● **Image comparison data**
"""

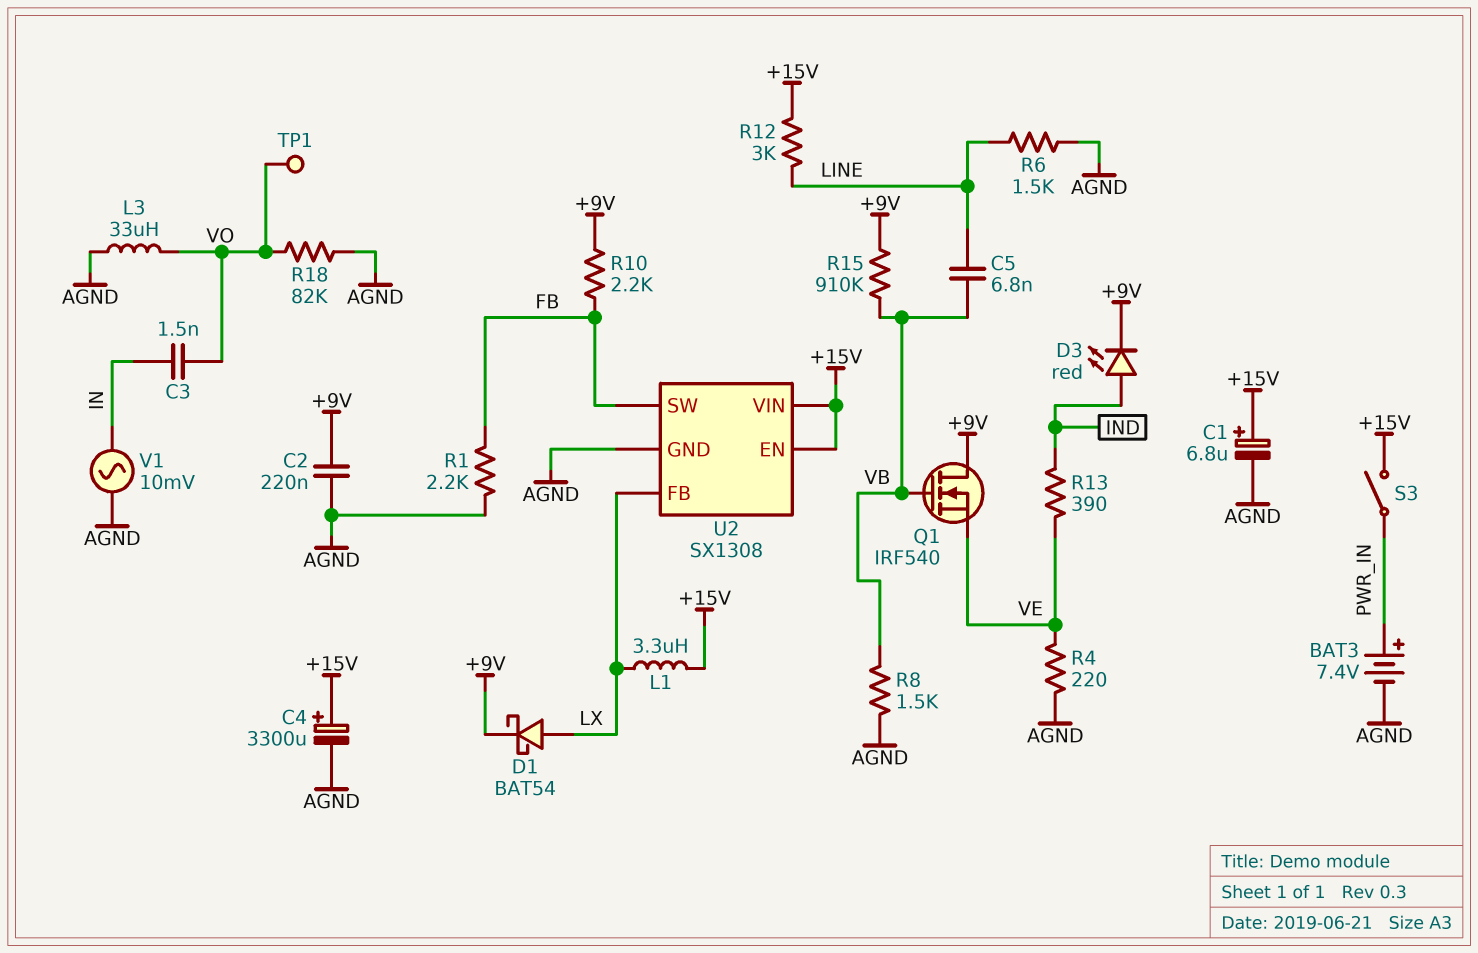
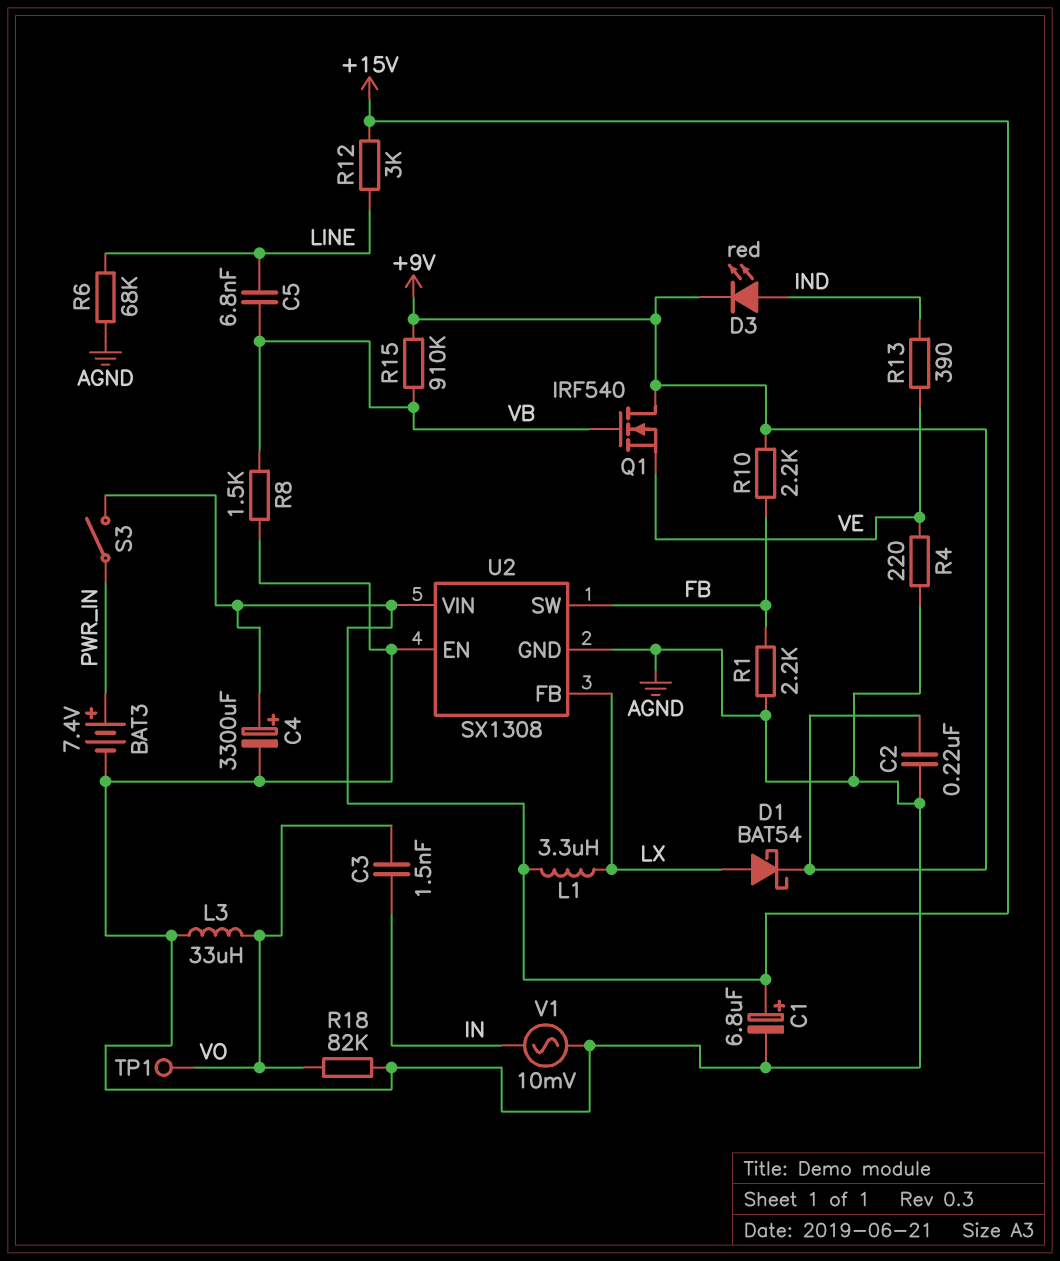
R6: 1.5k (AGND, LINE) -> 68k (AGND, LINE)
U2 pin EN: +15V -> AGND

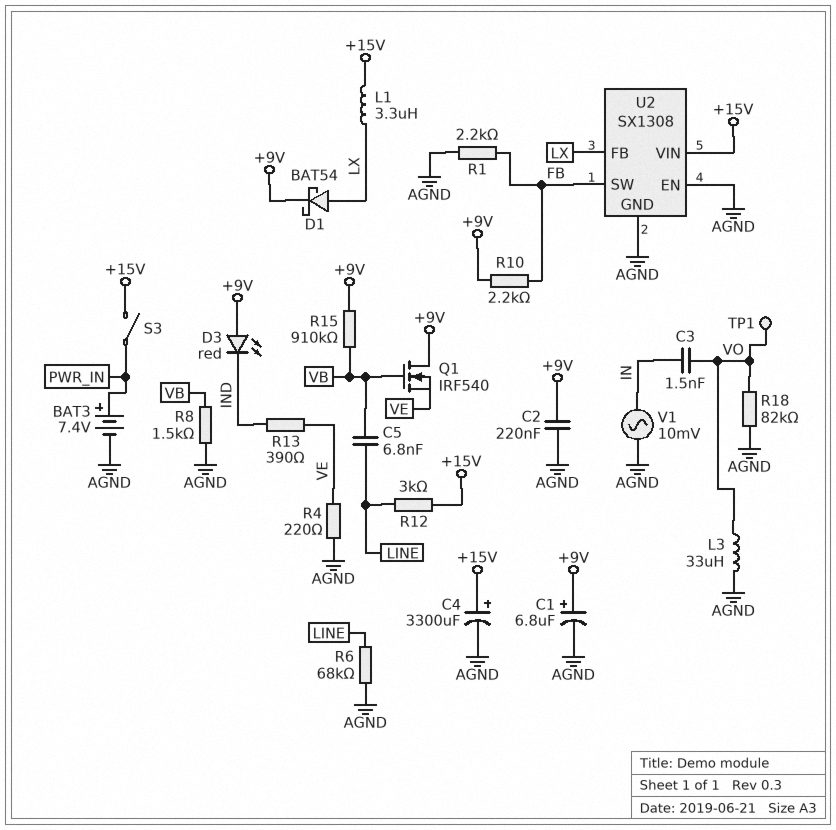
C1: 6.8uF (plus +15V, minus AGND) -> 6.8uF (plus +9V, minus AGND)
D3: LED red (A IND, K +9V) -> LED red (A +9V, K IND)

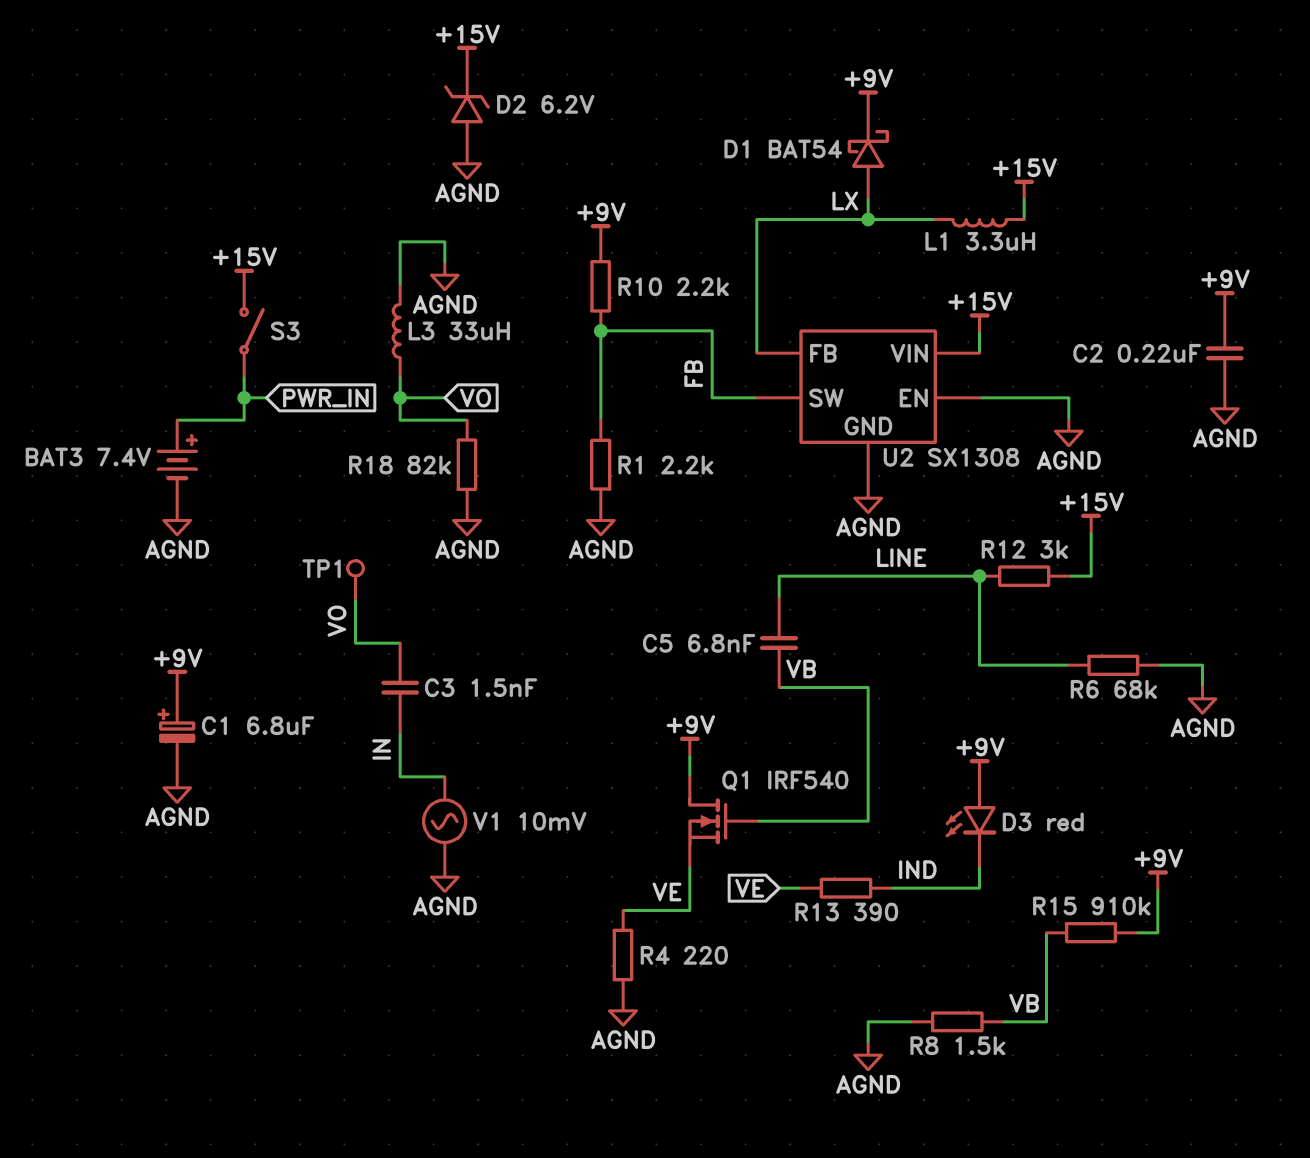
C4: 3300uF (plus +15V, minus AGND) -> none
D2: none -> zener 6.2V (A AGND, K +15V)

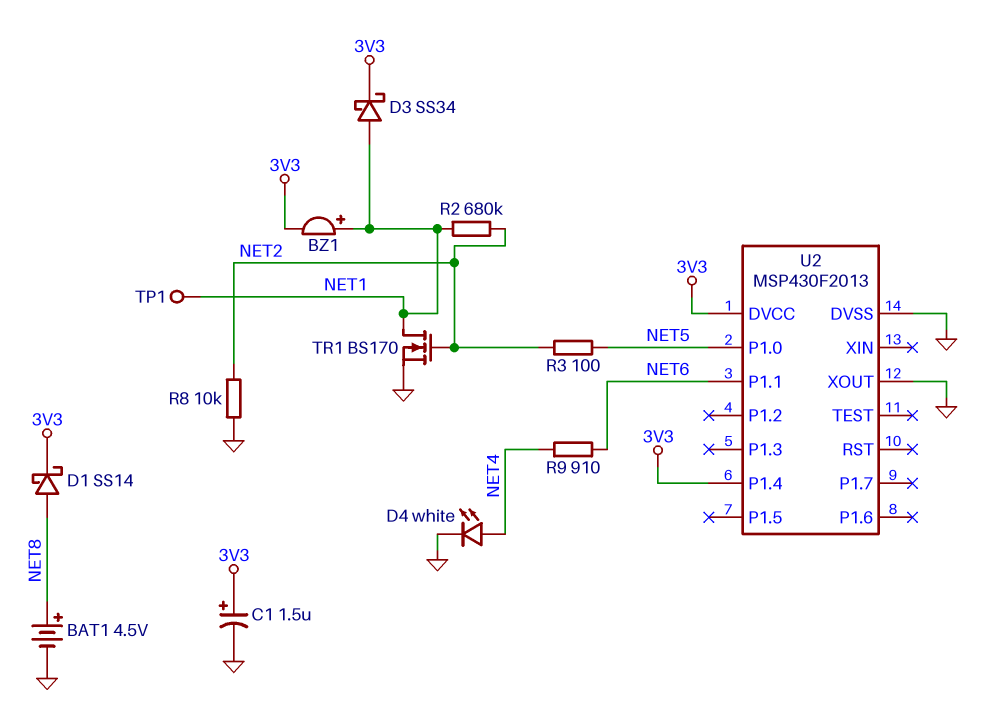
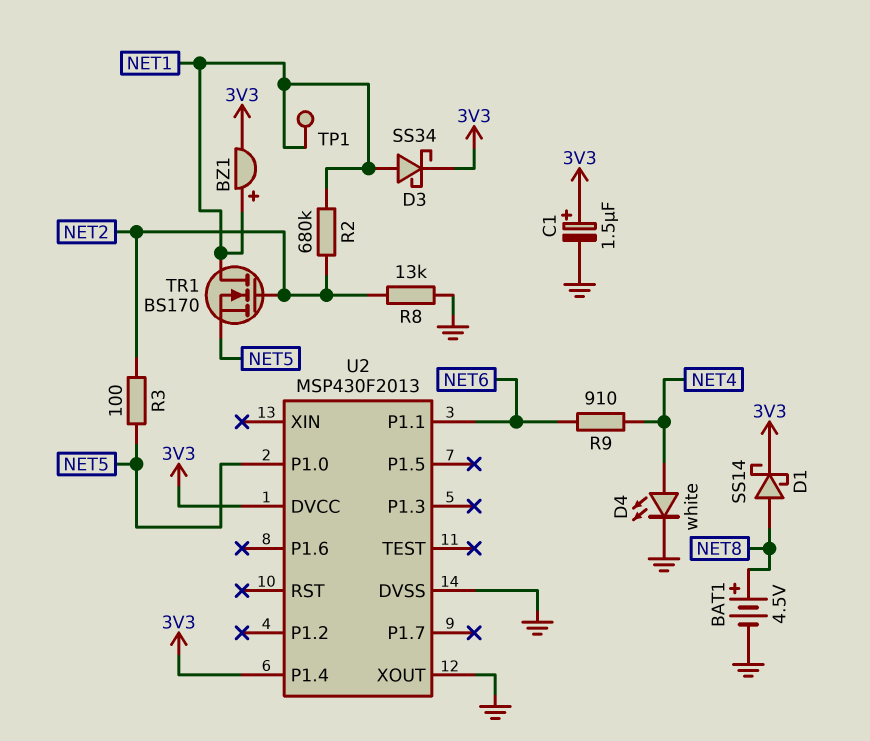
R8: 10k (GND, NET2) -> 13k (GND, NET2)
TR1: NMOS BS170 (G NET2, D NET1, S GND) -> NMOS BS170 (G NET2, D NET1, S NET5)

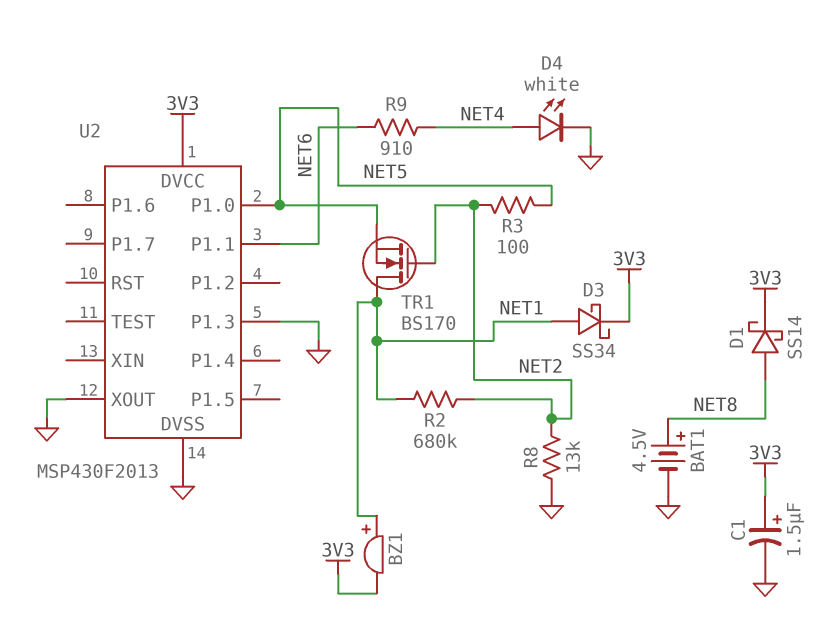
TP1: test point (NET1) -> none
U2 pin P1.3: none -> GND
U2 pin P1.4: 3V3 -> none

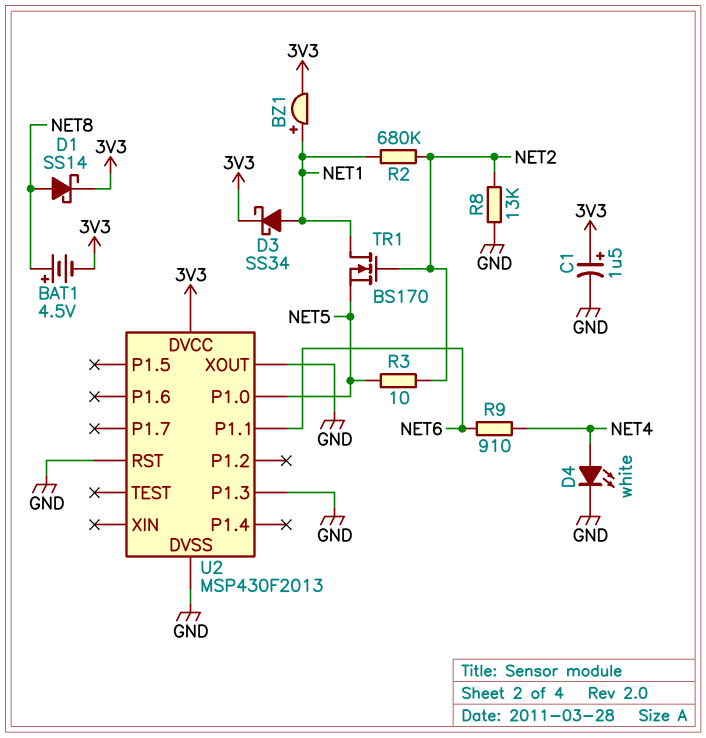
BAT1: 4.5V (plus NET8, minus GND) -> 4.5V (plus NET8, minus 3V3)
R3: 100 (NET2, NET5) -> 10 (NET2, NET5)
U2 pin RST: none -> GND

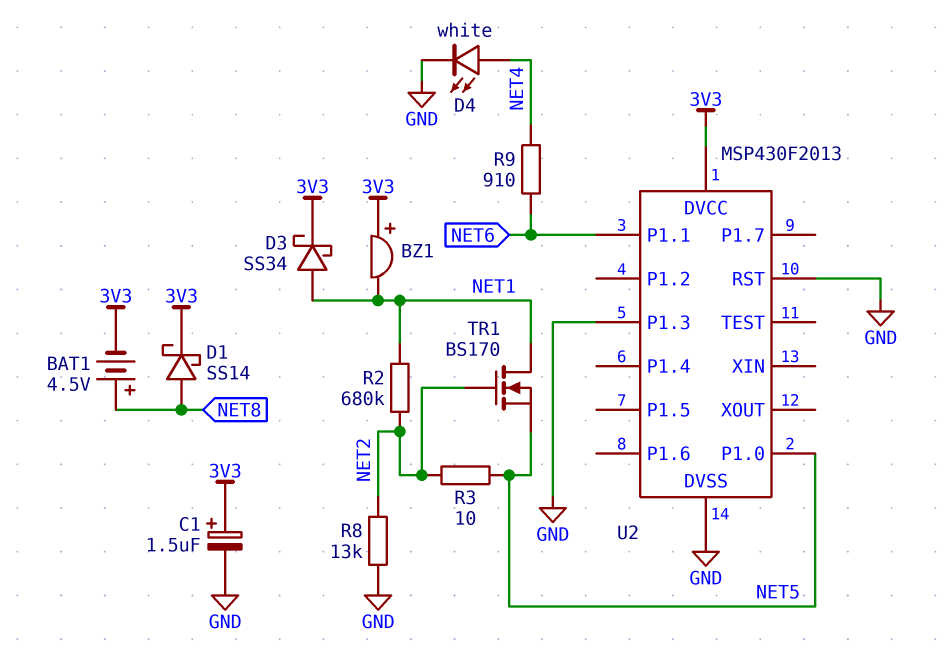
BZ1: buzzer (plus NET1, minus 3V3) -> buzzer (plus 3V3, minus NET1)
U2 pin XOUT: GND -> none

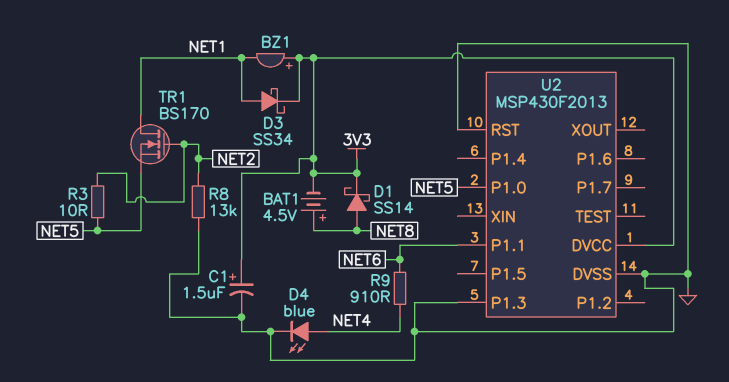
D4: LED white (A NET4, K GND) -> LED blue (A NET4, K GND)
R2: 680k (NET1, NET2) -> none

"""

● **Task item**
Please give only the number of lines above that contain "plus".

● **Response**
4